__WHAT YOU SHOULD DO__: Write out each line of the material exactly as given, and drop the images.

__DATA SECTION__:
● ● ● ● ●

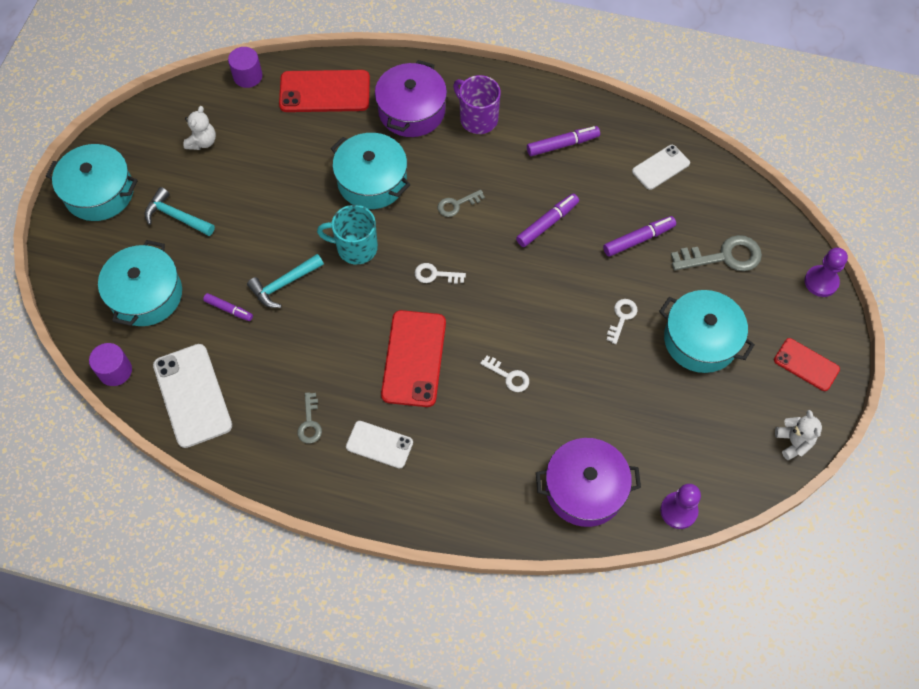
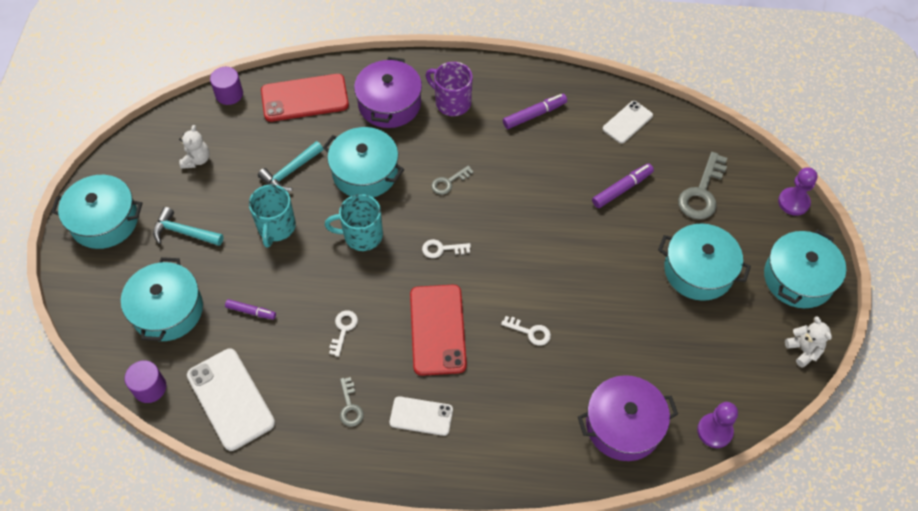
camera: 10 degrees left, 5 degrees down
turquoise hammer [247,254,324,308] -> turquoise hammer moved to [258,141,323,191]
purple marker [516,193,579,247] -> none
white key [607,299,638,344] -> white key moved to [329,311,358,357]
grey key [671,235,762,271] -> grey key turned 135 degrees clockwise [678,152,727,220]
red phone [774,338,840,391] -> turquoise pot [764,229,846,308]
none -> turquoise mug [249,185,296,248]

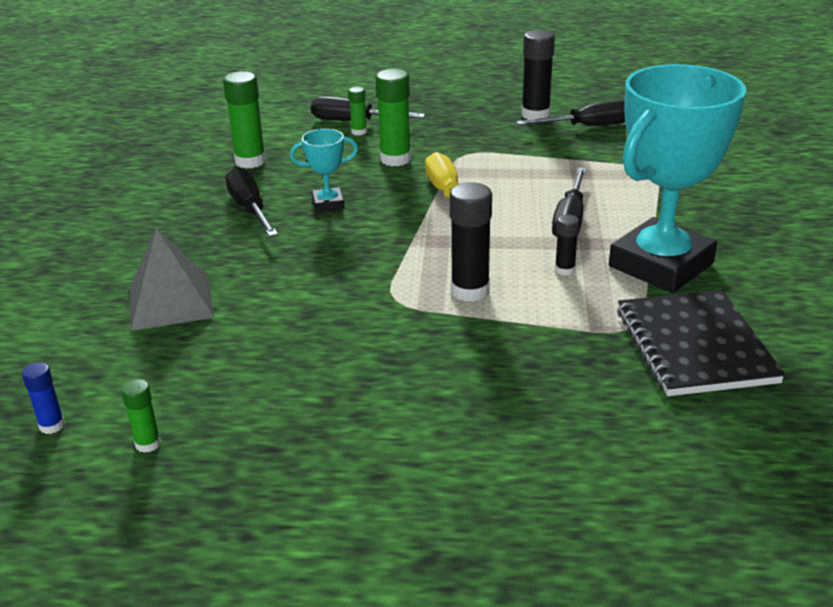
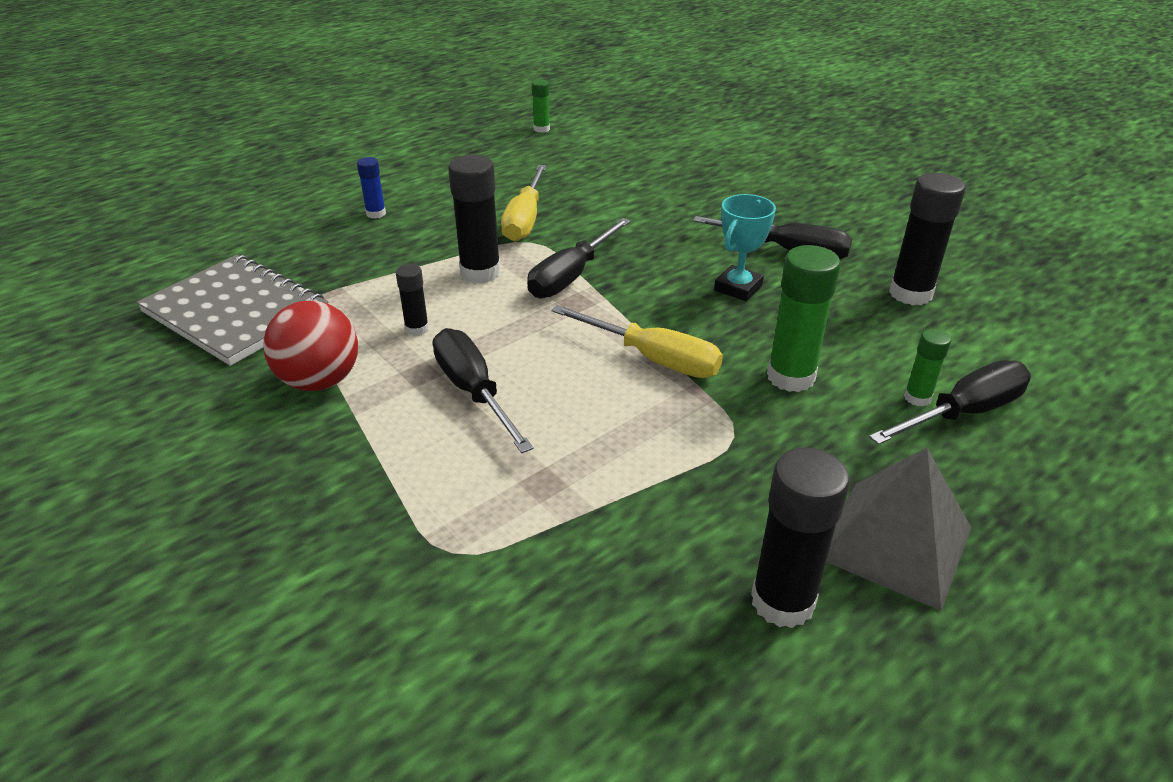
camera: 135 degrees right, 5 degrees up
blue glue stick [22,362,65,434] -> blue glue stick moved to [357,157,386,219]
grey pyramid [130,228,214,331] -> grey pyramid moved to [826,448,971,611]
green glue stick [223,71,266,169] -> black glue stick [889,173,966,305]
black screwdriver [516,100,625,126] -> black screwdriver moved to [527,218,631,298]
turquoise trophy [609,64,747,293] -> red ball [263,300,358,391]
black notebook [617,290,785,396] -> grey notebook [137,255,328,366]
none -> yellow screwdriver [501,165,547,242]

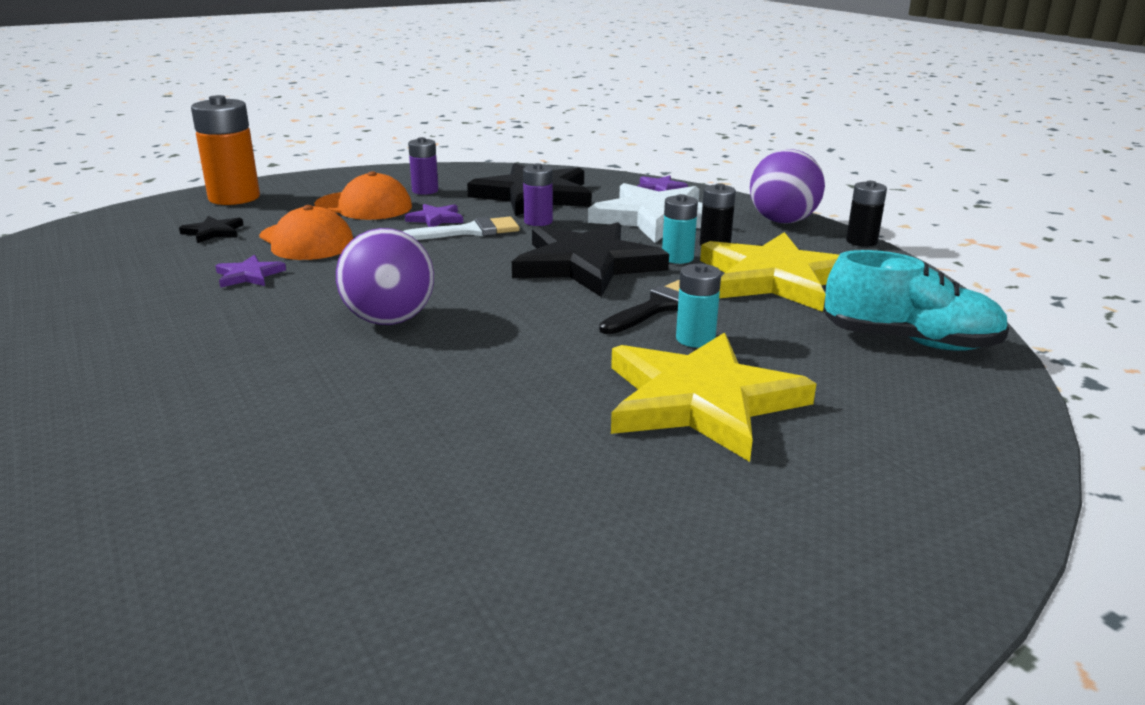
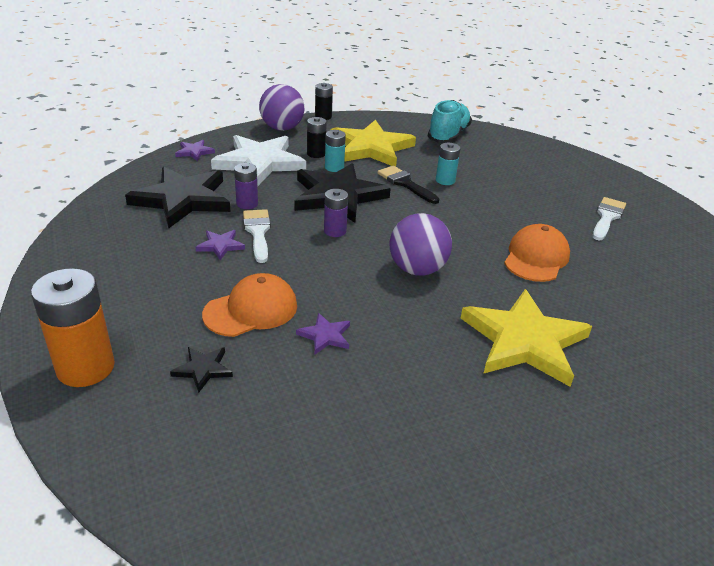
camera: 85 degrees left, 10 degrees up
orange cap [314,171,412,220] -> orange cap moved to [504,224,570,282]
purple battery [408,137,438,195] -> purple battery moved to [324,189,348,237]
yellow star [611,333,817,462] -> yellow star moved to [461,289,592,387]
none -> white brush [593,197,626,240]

● ● ● ● ●

__SOLUTION TO THIS TASK__:
camera: 10 degrees left, 5 degrees down
turquoise hammer [247,254,324,308] -> turquoise hammer moved to [258,141,323,191]
purple marker [516,193,579,247] -> none
white key [607,299,638,344] -> white key moved to [329,311,358,357]
grey key [671,235,762,271] -> grey key turned 135 degrees clockwise [678,152,727,220]
red phone [774,338,840,391] -> turquoise pot [764,229,846,308]
none -> turquoise mug [249,185,296,248]

camera: 135 degrees right, 5 degrees up
blue glue stick [22,362,65,434] -> blue glue stick moved to [357,157,386,219]
grey pyramid [130,228,214,331] -> grey pyramid moved to [826,448,971,611]
green glue stick [223,71,266,169] -> black glue stick [889,173,966,305]
black screwdriver [516,100,625,126] -> black screwdriver moved to [527,218,631,298]
turquoise trophy [609,64,747,293] -> red ball [263,300,358,391]
black notebook [617,290,785,396] -> grey notebook [137,255,328,366]
none -> yellow screwdriver [501,165,547,242]

camera: 85 degrees left, 10 degrees up
orange cap [314,171,412,220] -> orange cap moved to [504,224,570,282]
purple battery [408,137,438,195] -> purple battery moved to [324,189,348,237]
yellow star [611,333,817,462] -> yellow star moved to [461,289,592,387]
none -> white brush [593,197,626,240]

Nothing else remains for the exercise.